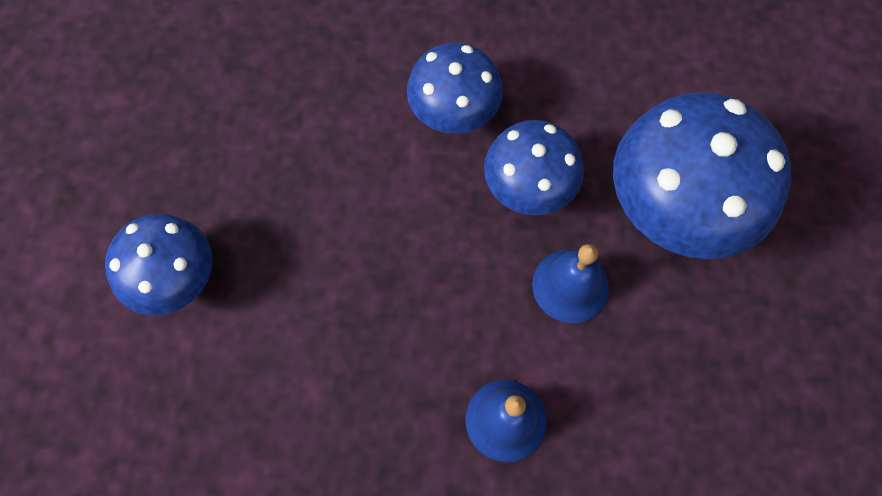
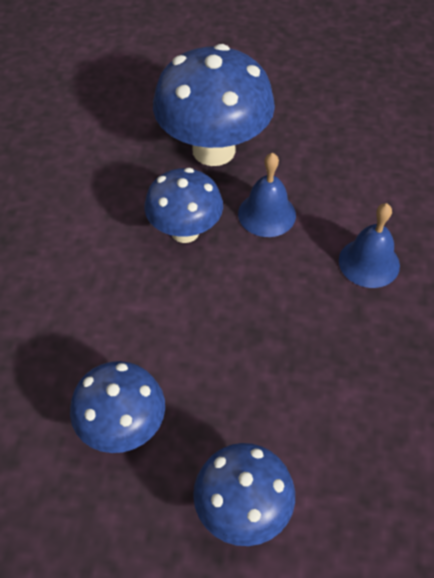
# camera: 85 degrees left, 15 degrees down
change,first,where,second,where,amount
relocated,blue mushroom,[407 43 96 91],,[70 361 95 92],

WHAT YOU HAVE TO DO: Locate "change,first,where,second,where,amount" in the material, then quote the line that contains it and all lines after it through the final one.

SOLUTION BELOW:
change,first,where,second,where,amount
relocated,blue mushroom,[407 43 96 91],,[70 361 95 92],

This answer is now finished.